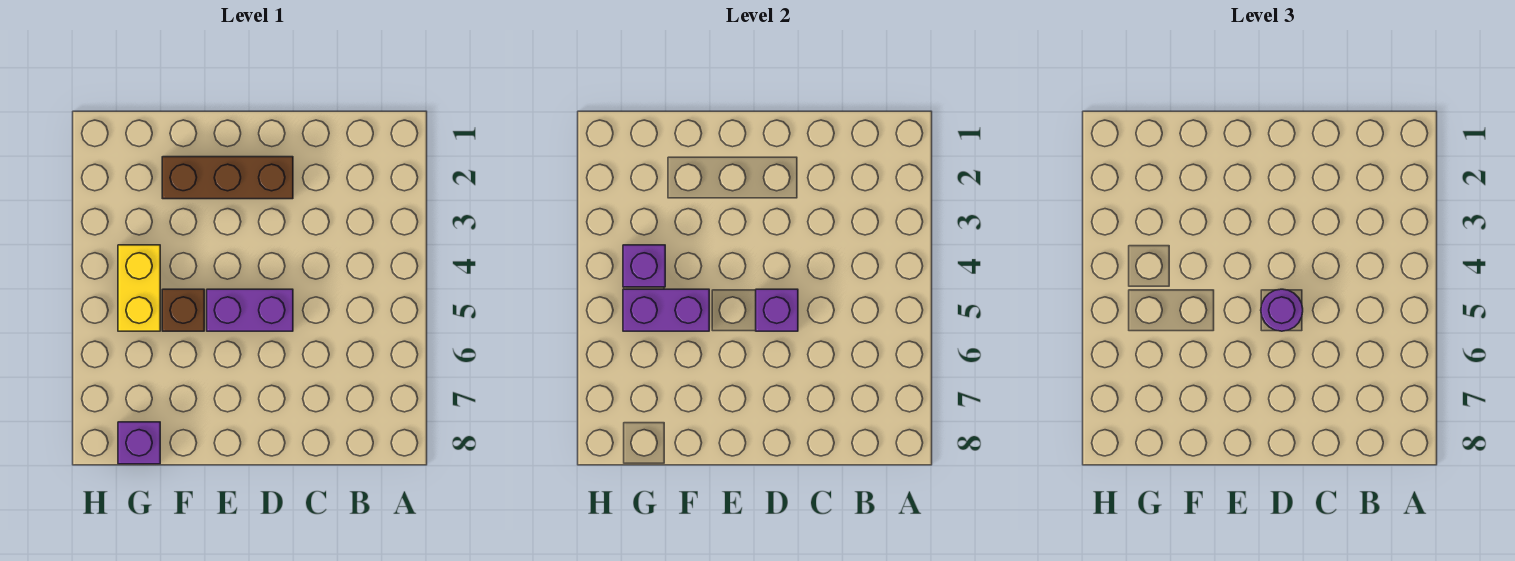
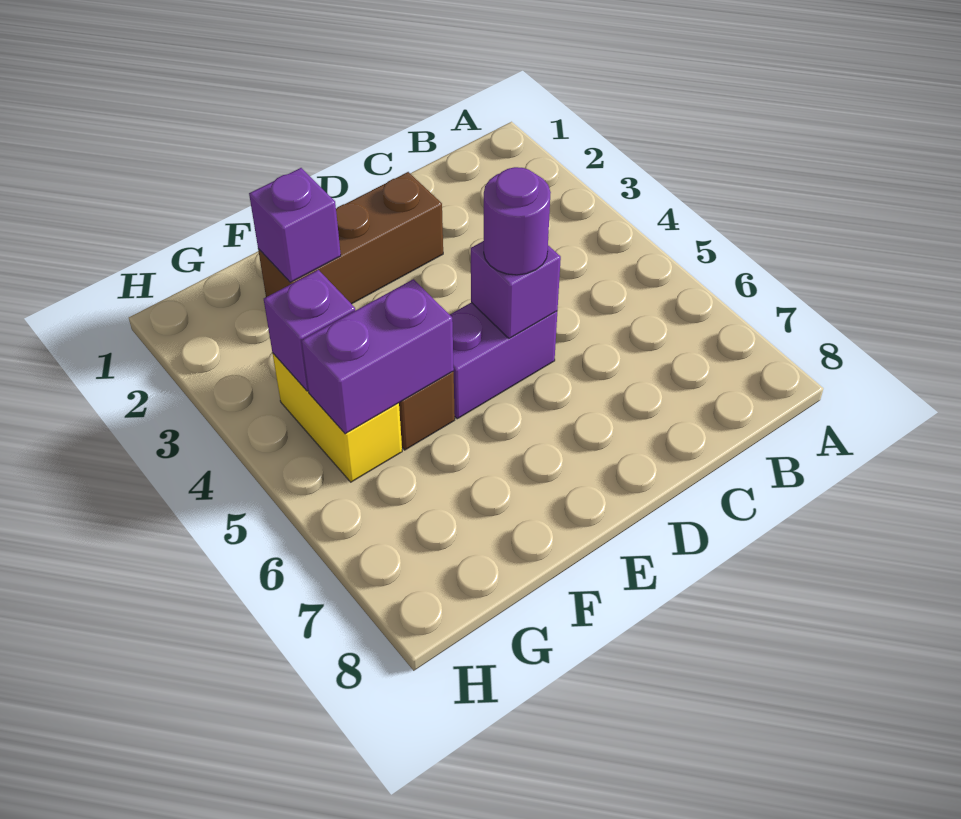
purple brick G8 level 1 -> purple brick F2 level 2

########

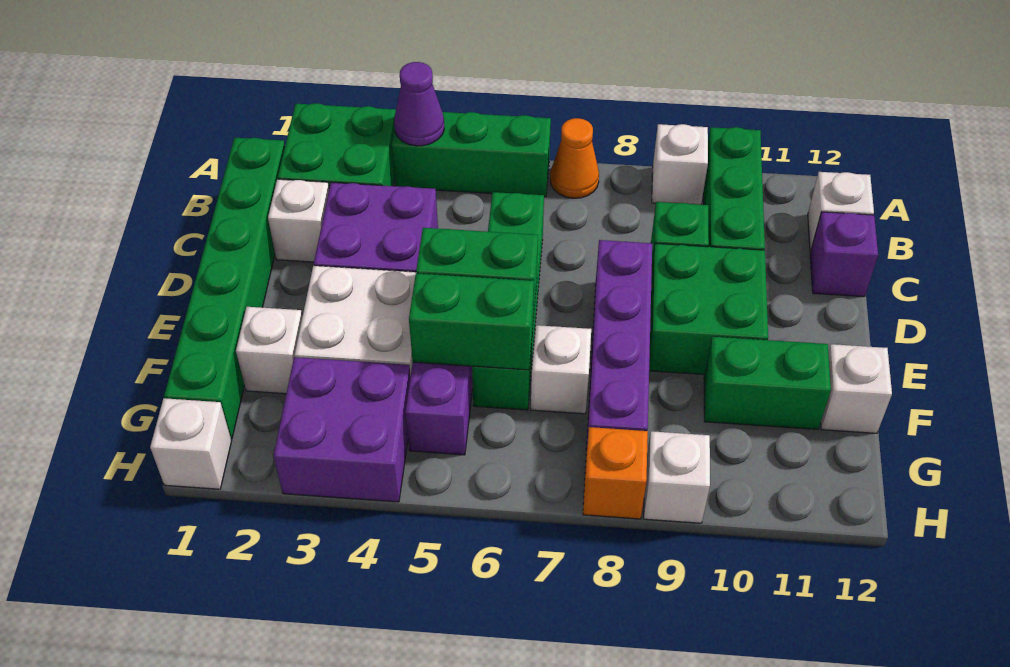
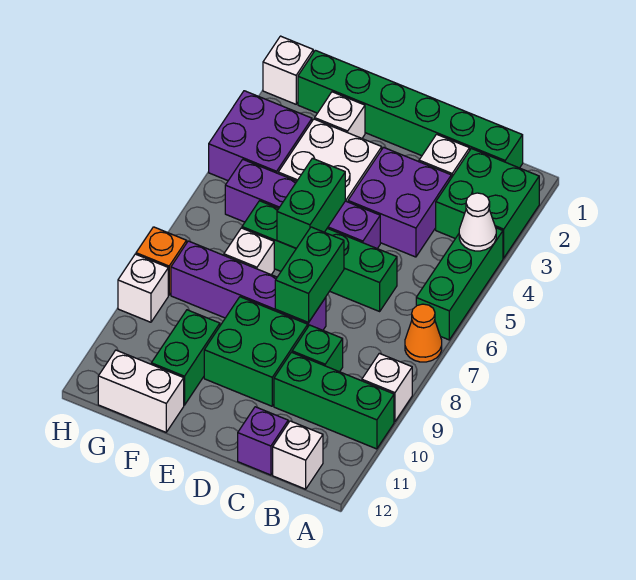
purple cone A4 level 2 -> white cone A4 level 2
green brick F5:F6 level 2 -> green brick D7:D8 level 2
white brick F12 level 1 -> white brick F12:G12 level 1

########

**EXERCISE GOAL:** In the data above, retype exactly and only the lines between the one holding "purple cone A4" and the one holding "white brick F12 level", inclusive.

**EXERCISE OUTPUT:**
purple cone A4 level 2 -> white cone A4 level 2
green brick F5:F6 level 2 -> green brick D7:D8 level 2
white brick F12 level 1 -> white brick F12:G12 level 1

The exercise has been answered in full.